§ TASK BRIEF:
Return the entries that follow exactly, with no images.

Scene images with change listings
──────────

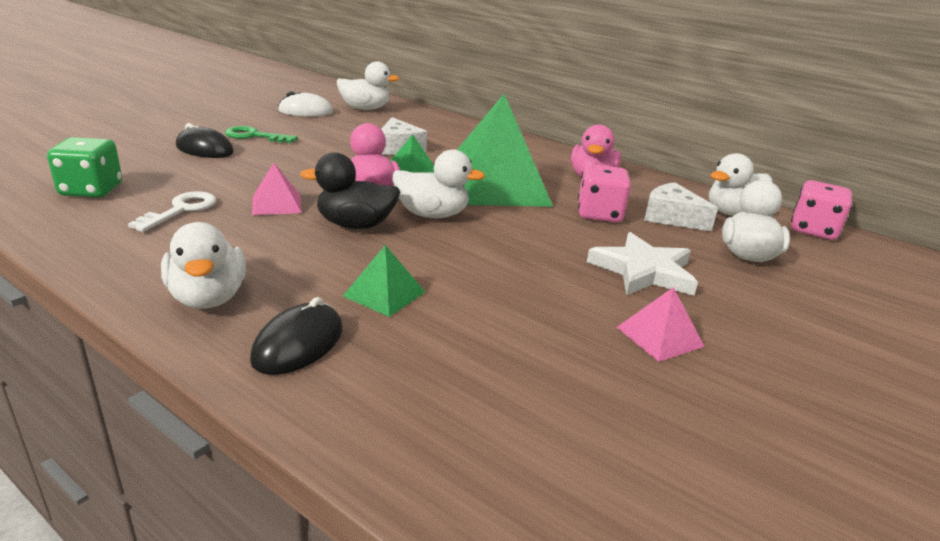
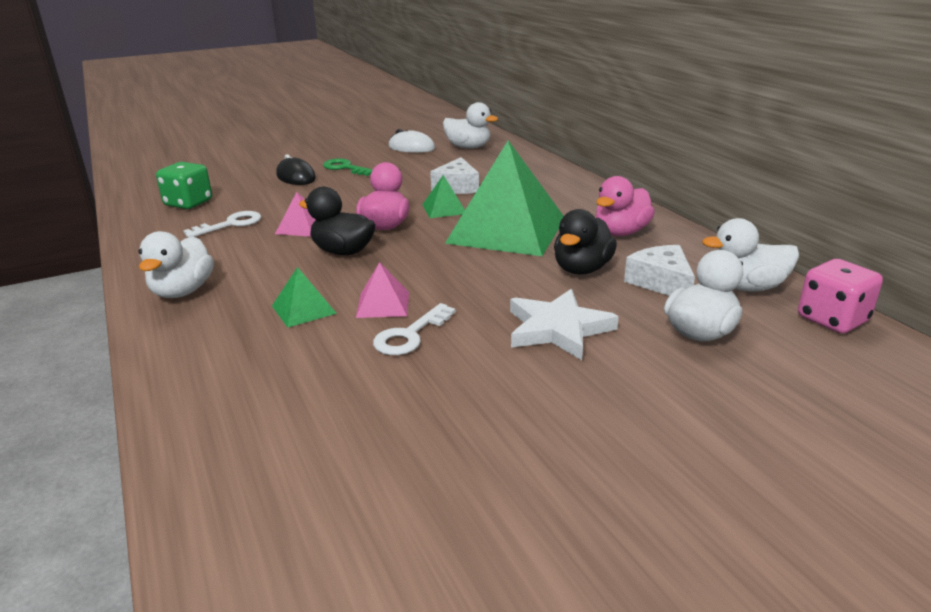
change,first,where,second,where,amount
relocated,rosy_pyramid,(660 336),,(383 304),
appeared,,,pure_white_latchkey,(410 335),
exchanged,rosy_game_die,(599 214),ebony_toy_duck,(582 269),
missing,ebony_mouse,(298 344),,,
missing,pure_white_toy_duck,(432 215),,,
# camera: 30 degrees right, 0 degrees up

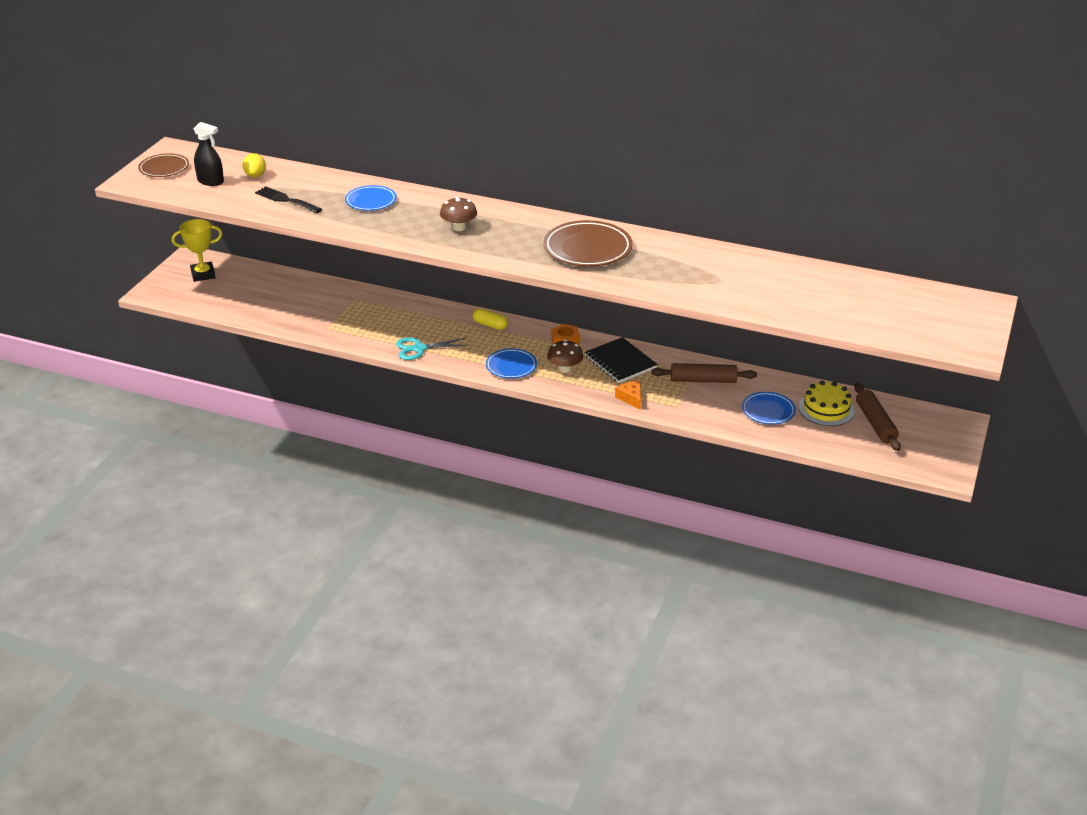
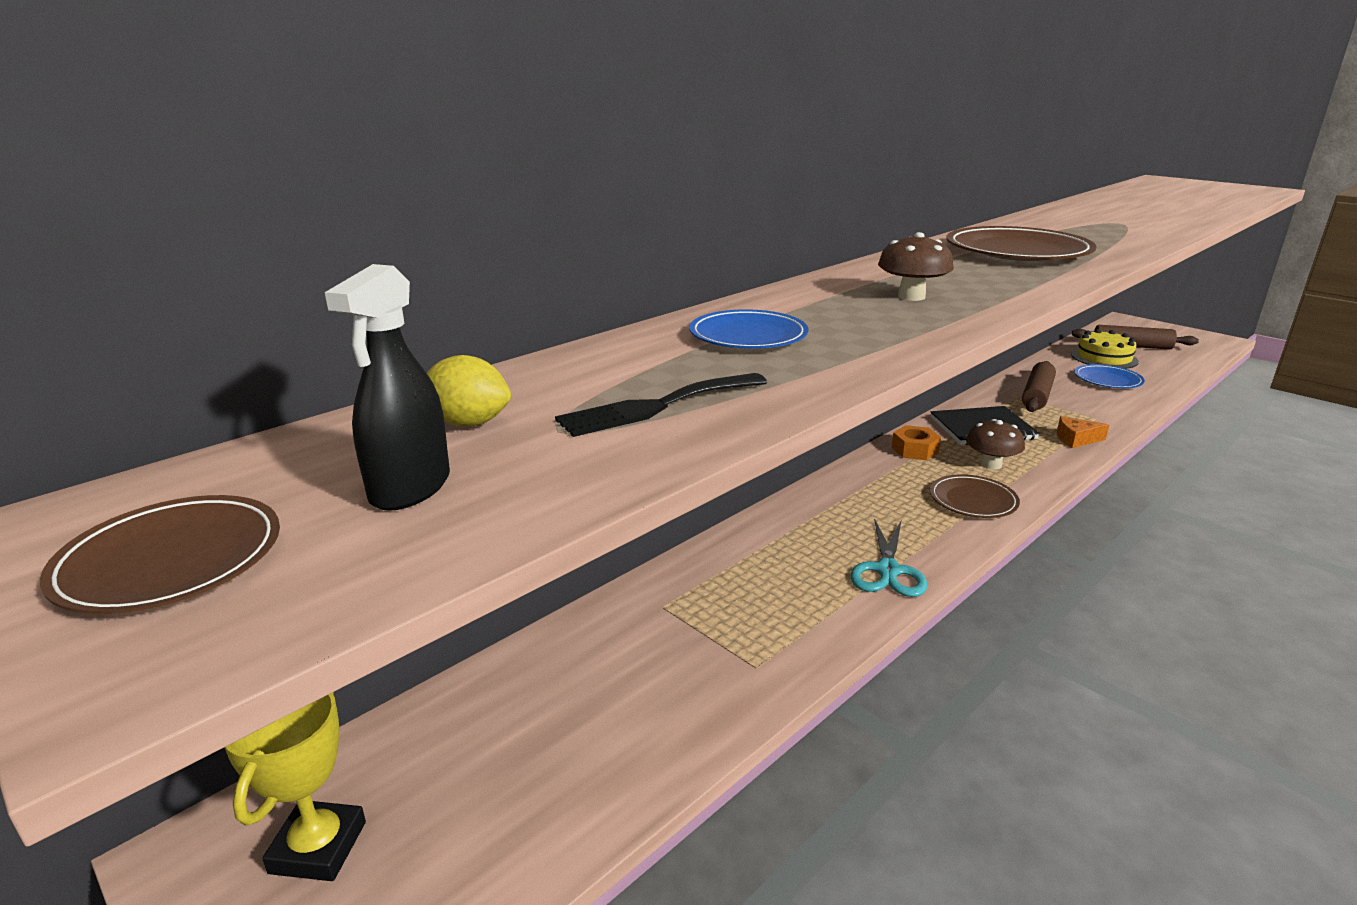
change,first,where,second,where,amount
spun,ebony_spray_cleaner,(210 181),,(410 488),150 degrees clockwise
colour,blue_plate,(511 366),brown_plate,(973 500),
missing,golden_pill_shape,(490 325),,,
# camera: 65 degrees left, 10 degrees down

──────────

§ REPLY TO THE EXERCISE:
change,first,where,second,where,amount
relocated,rosy_pyramid,(660 336),,(383 304),
appeared,,,pure_white_latchkey,(410 335),
exchanged,rosy_game_die,(599 214),ebony_toy_duck,(582 269),
missing,ebony_mouse,(298 344),,,
missing,pure_white_toy_duck,(432 215),,,
# camera: 30 degrees right, 0 degrees up

change,first,where,second,where,amount
spun,ebony_spray_cleaner,(210 181),,(410 488),150 degrees clockwise
colour,blue_plate,(511 366),brown_plate,(973 500),
missing,golden_pill_shape,(490 325),,,
# camera: 65 degrees left, 10 degrees down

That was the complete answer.